■ PROBLEM STATEMENT
Could you set down exactly the lines of the data below, starting at the one that holds "(418, 270) = (711, 276): pink" and ending at the one that holds "(490, 186) = (654, 187): black", both included, and only those?

■ INPUT DATA
________

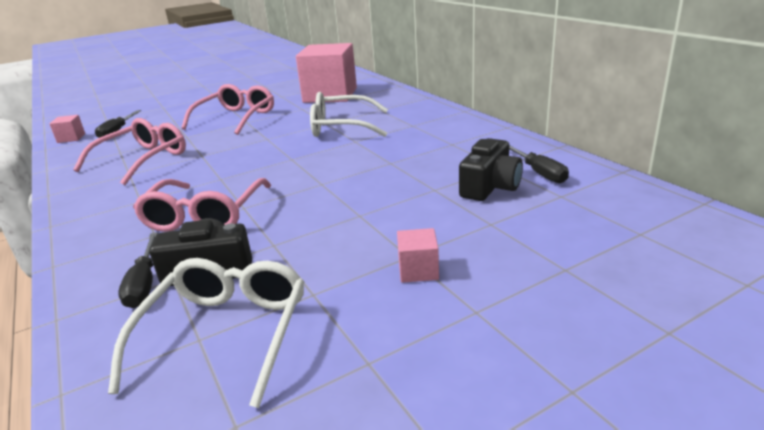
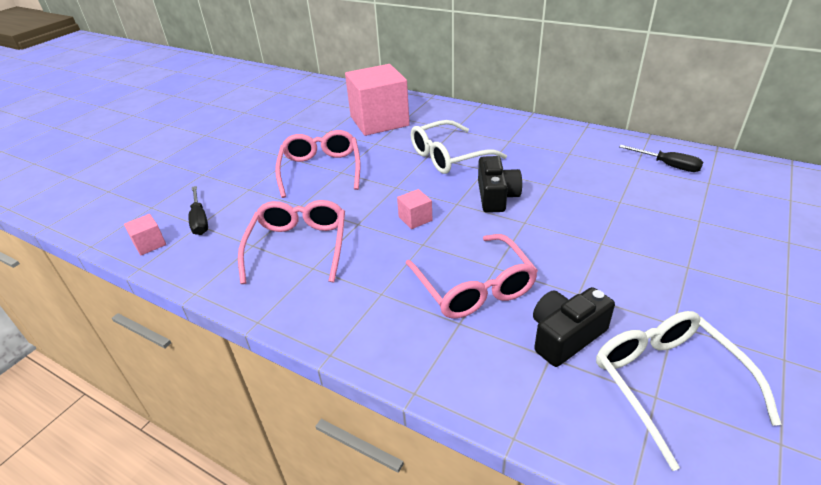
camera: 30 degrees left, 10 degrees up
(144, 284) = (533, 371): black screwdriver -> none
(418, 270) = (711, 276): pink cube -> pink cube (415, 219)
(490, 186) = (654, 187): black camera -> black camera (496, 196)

________

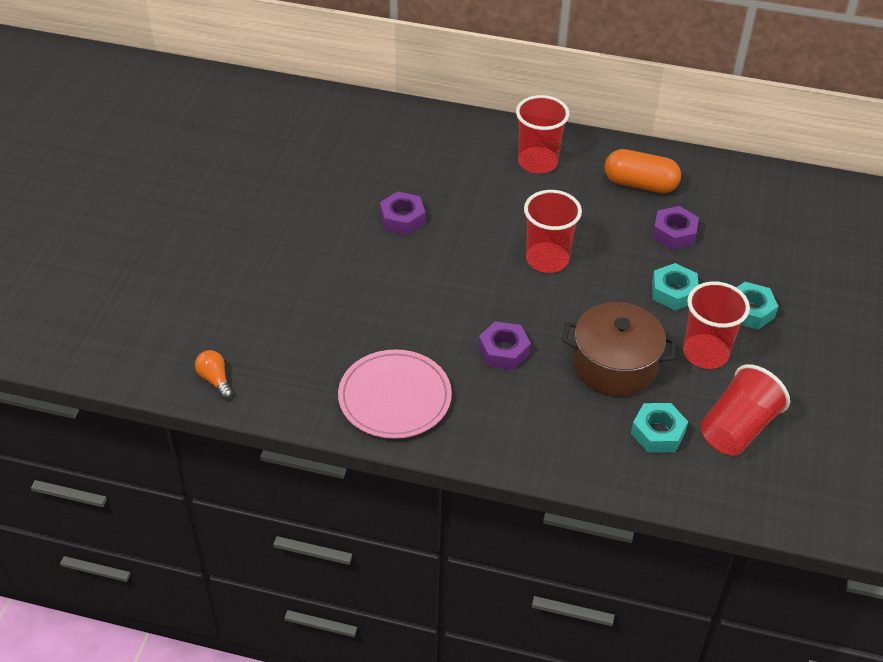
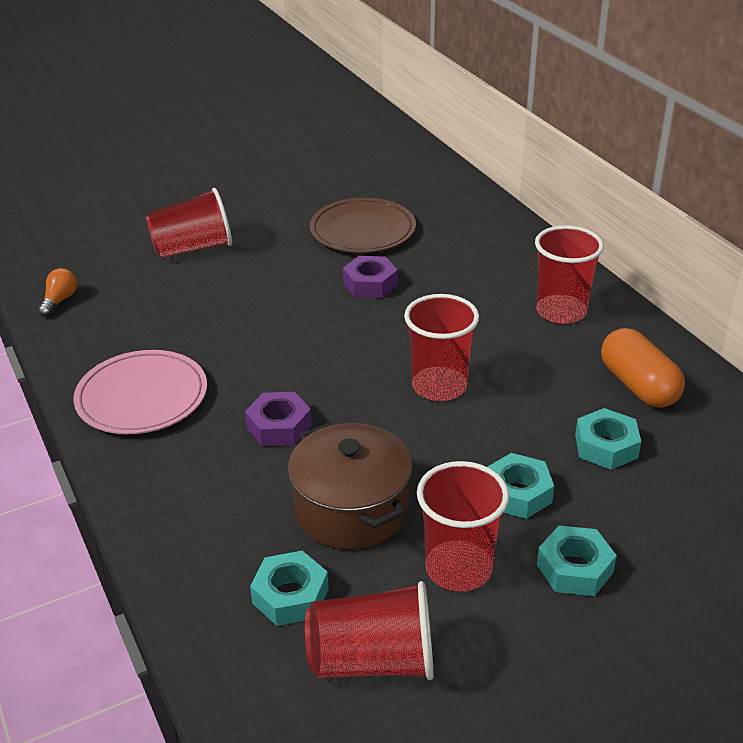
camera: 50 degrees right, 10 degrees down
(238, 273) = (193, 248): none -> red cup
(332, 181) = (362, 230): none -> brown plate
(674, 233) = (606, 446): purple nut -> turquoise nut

________

■ RESPONSE TO THIS TASK
(418, 270) = (711, 276): pink cube -> pink cube (415, 219)
(490, 186) = (654, 187): black camera -> black camera (496, 196)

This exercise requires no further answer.